* _DATA EXCERPTS_:
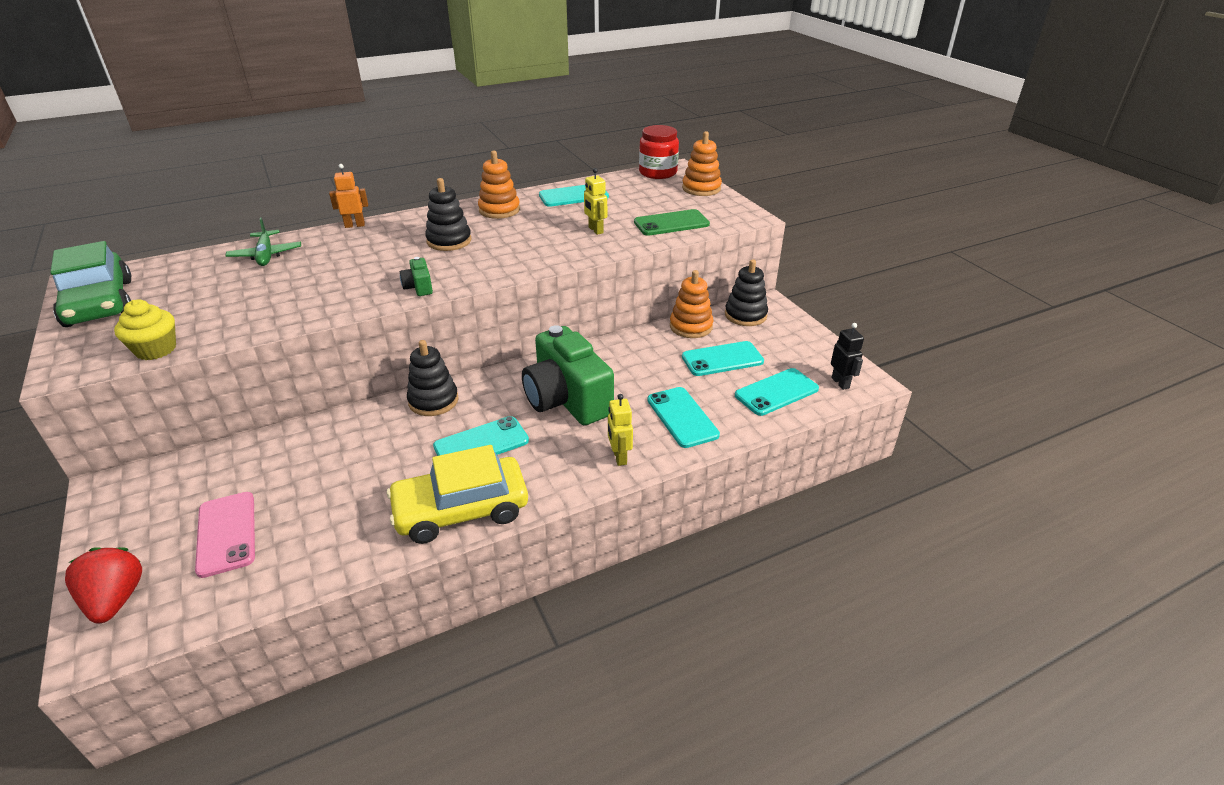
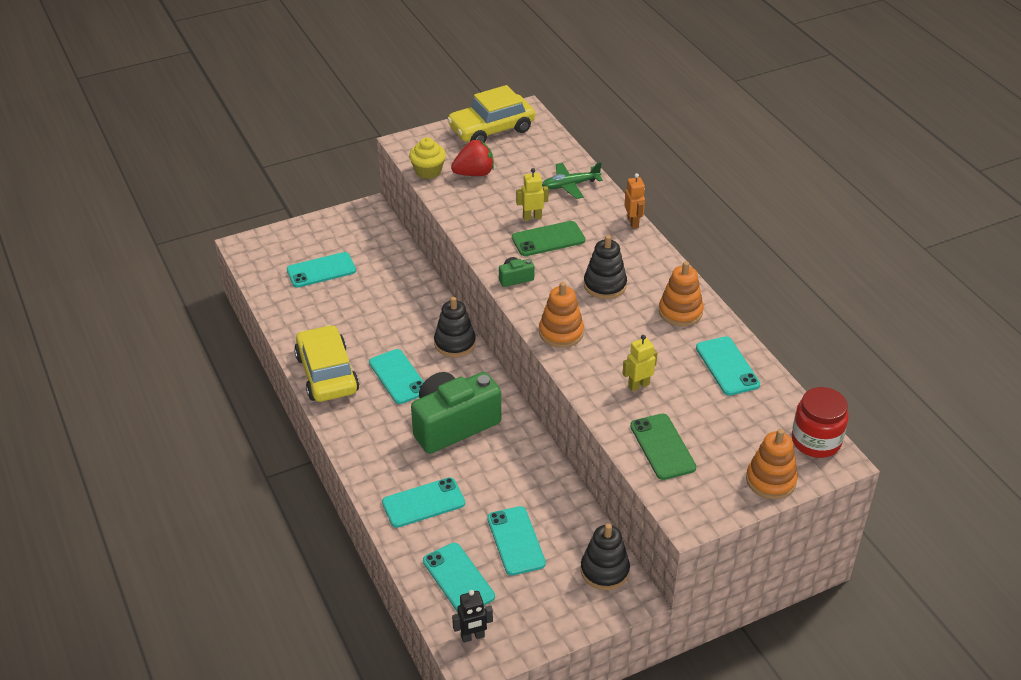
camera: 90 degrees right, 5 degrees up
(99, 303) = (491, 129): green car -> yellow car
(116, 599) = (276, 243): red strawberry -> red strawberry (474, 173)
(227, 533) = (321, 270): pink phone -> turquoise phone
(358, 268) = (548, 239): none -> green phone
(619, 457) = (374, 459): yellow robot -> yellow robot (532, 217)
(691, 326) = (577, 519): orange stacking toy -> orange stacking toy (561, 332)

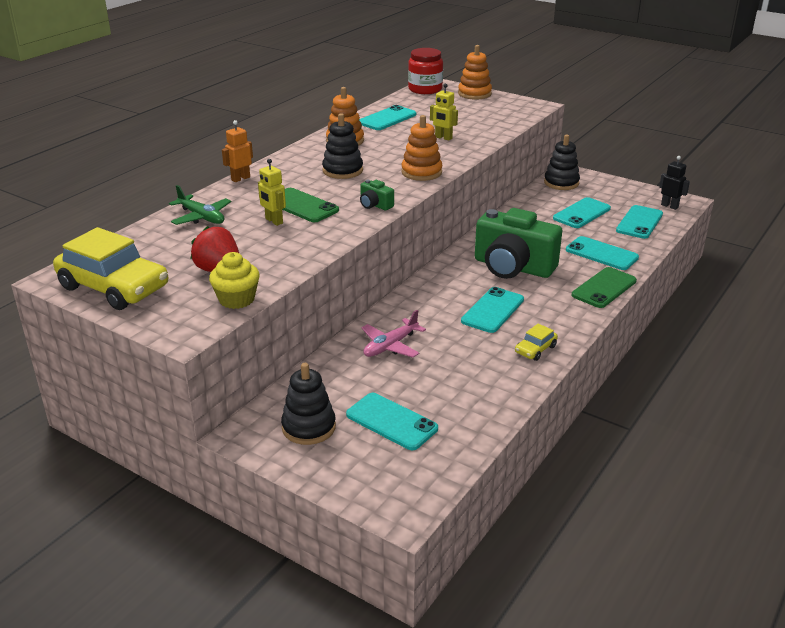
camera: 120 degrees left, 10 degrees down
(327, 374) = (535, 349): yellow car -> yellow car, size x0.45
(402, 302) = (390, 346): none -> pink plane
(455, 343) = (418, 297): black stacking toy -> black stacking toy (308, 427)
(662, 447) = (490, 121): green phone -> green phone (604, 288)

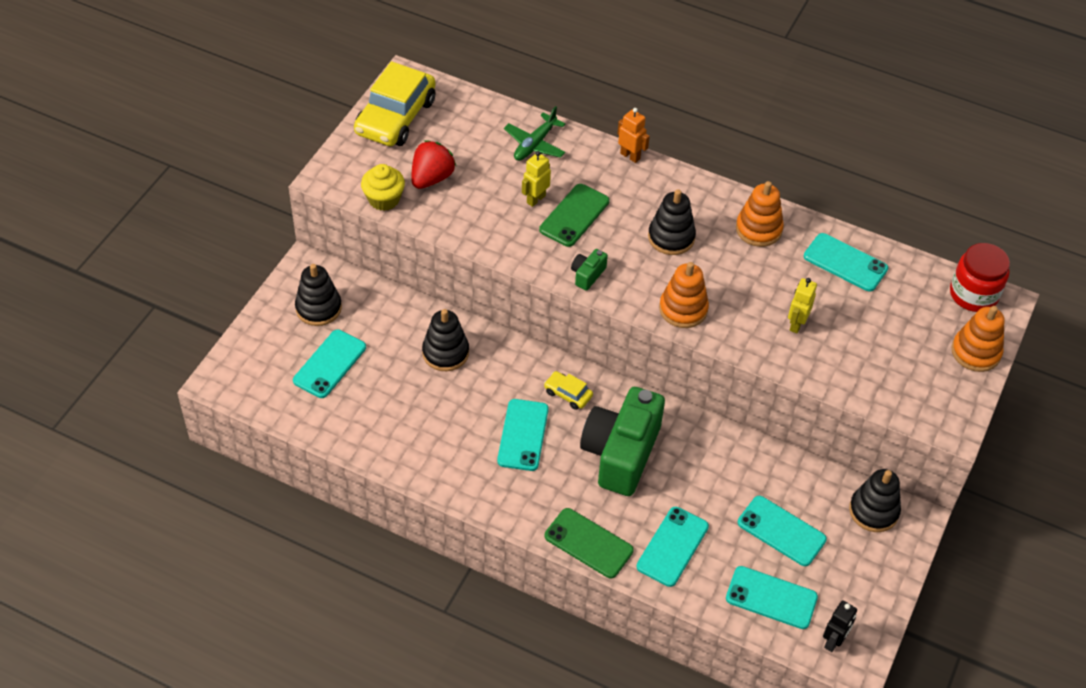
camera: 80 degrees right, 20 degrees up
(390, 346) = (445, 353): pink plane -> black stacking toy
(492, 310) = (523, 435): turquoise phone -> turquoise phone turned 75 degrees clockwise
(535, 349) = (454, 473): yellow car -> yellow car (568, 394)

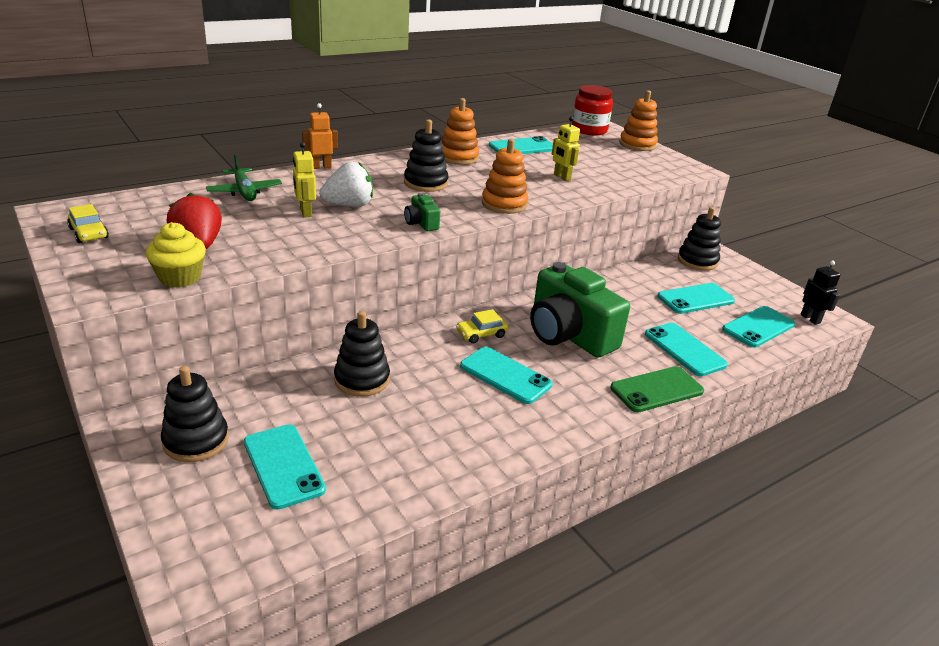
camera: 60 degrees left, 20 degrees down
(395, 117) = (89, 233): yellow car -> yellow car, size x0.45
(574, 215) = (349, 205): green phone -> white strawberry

---

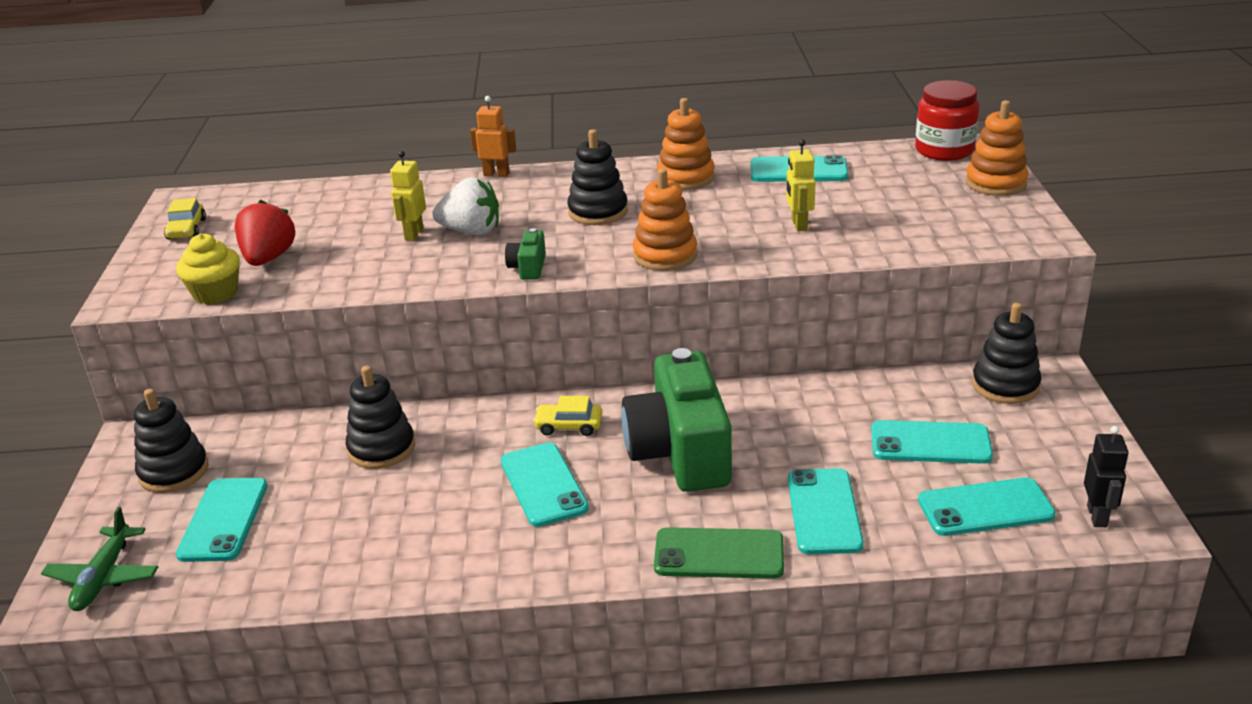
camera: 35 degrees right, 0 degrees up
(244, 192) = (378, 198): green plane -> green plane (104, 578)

* _PROBLEM_:
Lines from the entries that contain the word "right" are what the answer must hold.

* _ANSWER SECTION_:
camera: 90 degrees right, 5 degrees up
camera: 80 degrees right, 20 degrees up
camera: 35 degrees right, 0 degrees up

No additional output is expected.